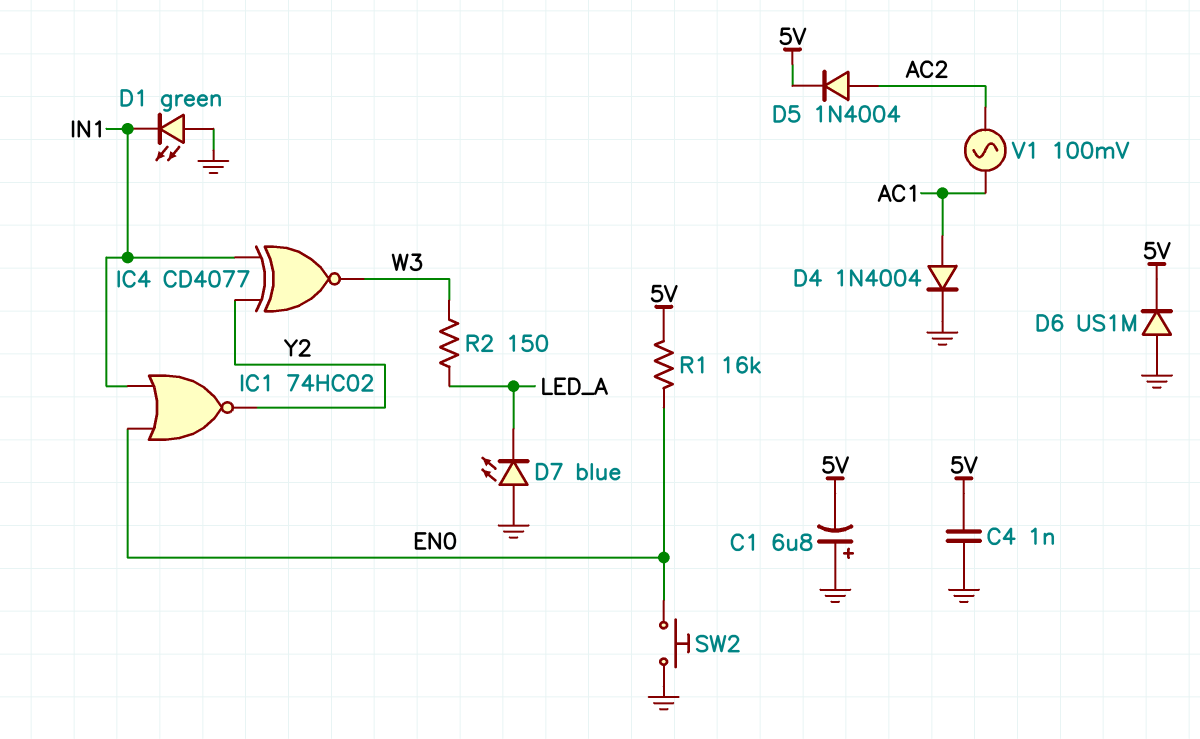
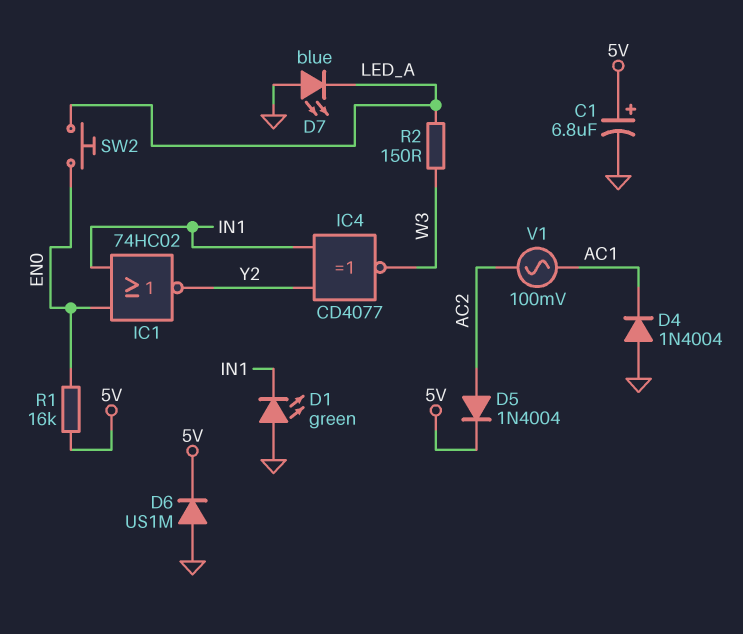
C1: 6.8uF (plus GND, minus 5V) -> 6.8uF (plus 5V, minus GND)
C4: 1nF (5V, GND) -> none
D4: diode 1N4004 (A AC1, K GND) -> diode 1N4004 (A GND, K AC1)
SW2: button (EN0, GND) -> button (EN0, LED_A)

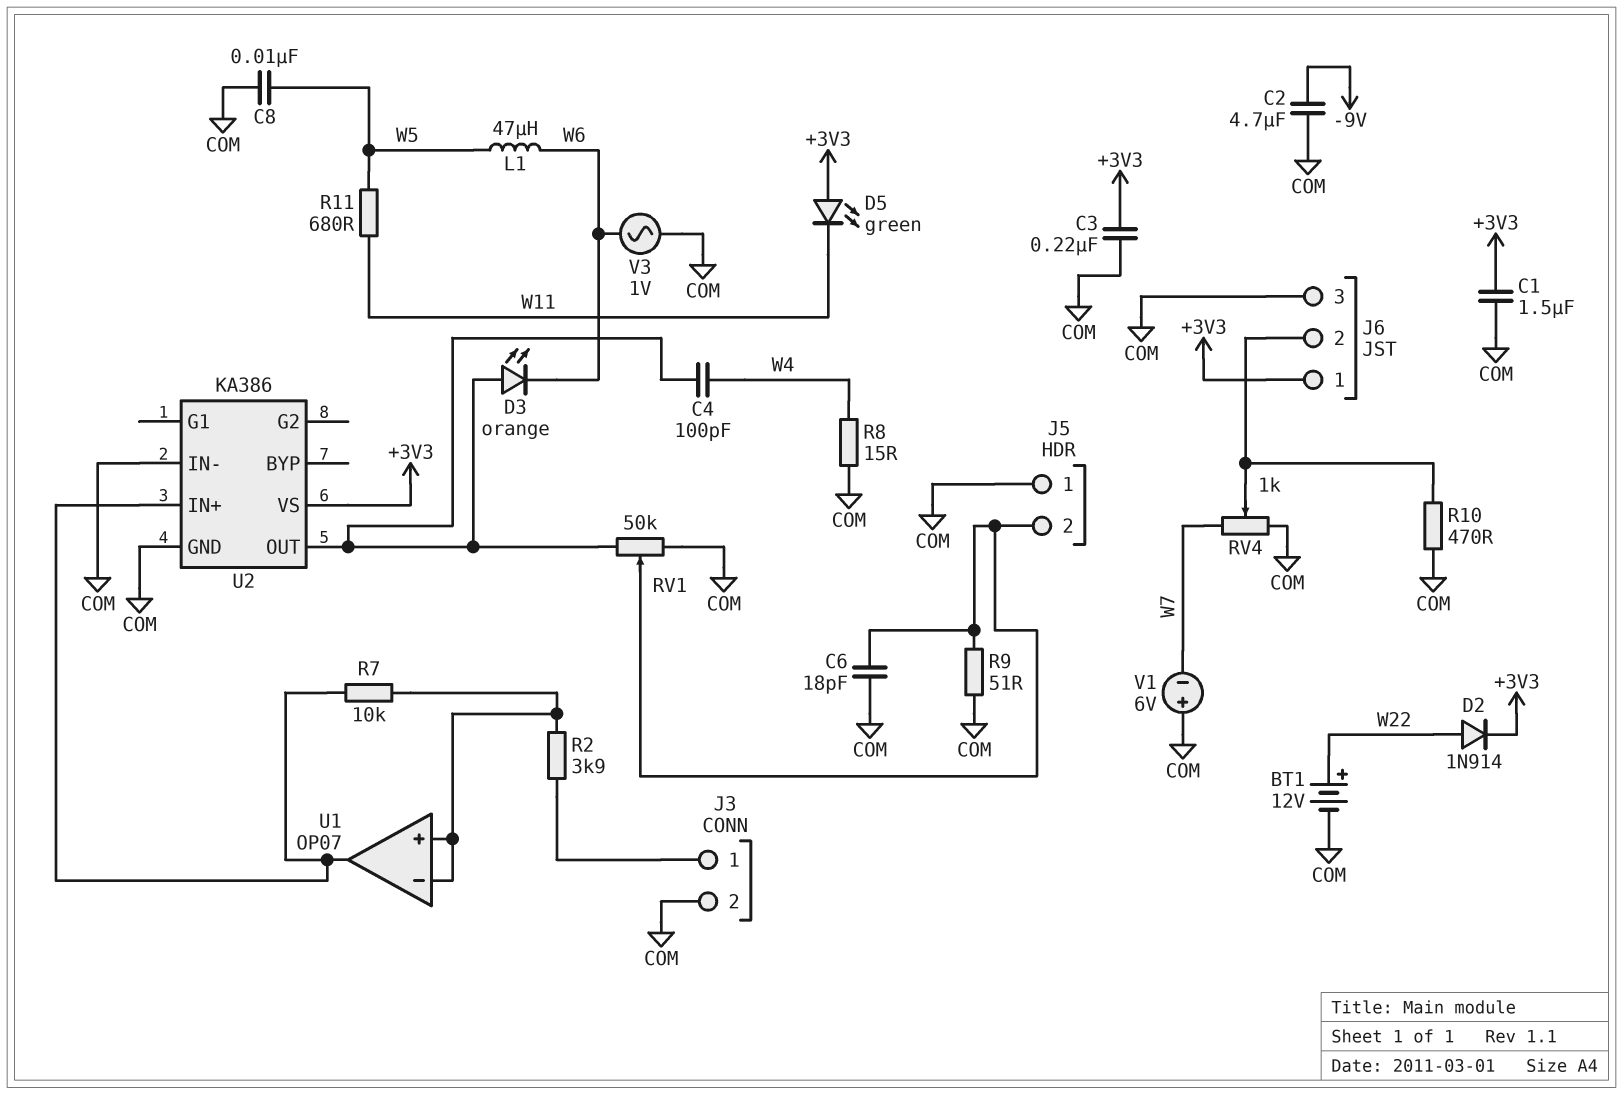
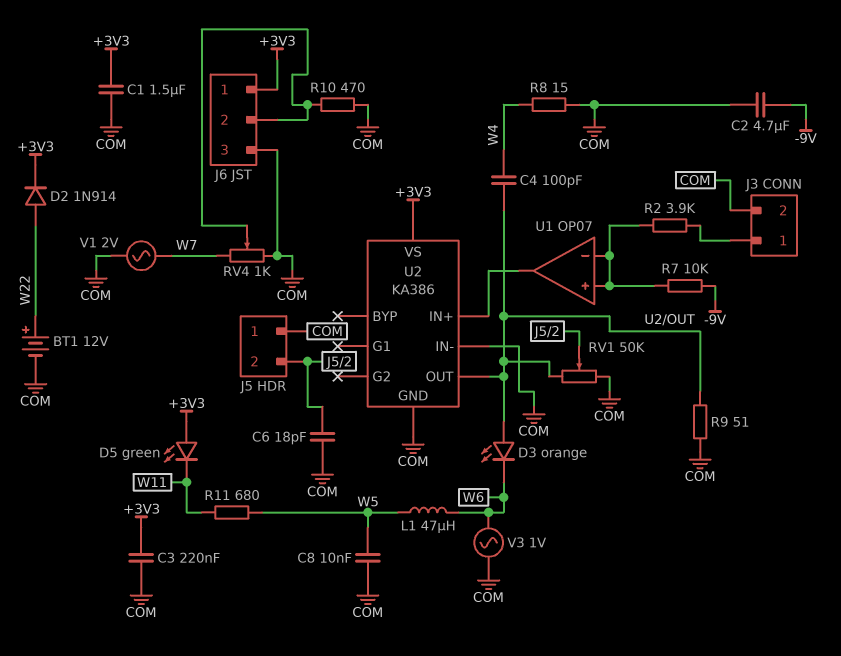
R7: 10k (U1/in+, U1/out) -> 10k (-9V, U1/in+)
R9: 51 (COM, J5/2) -> 51 (COM, U2/OUT)
V1: 6V (plus COM, minus W7) -> AC 2V (COM, W7)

++++++++

* Your assignment *
From the material above, reproduce everything verbatim except the pictures.

* Task solution *
C1: 6.8uF (plus GND, minus 5V) -> 6.8uF (plus 5V, minus GND)
C4: 1nF (5V, GND) -> none
D4: diode 1N4004 (A AC1, K GND) -> diode 1N4004 (A GND, K AC1)
SW2: button (EN0, GND) -> button (EN0, LED_A)

R7: 10k (U1/in+, U1/out) -> 10k (-9V, U1/in+)
R9: 51 (COM, J5/2) -> 51 (COM, U2/OUT)
V1: 6V (plus COM, minus W7) -> AC 2V (COM, W7)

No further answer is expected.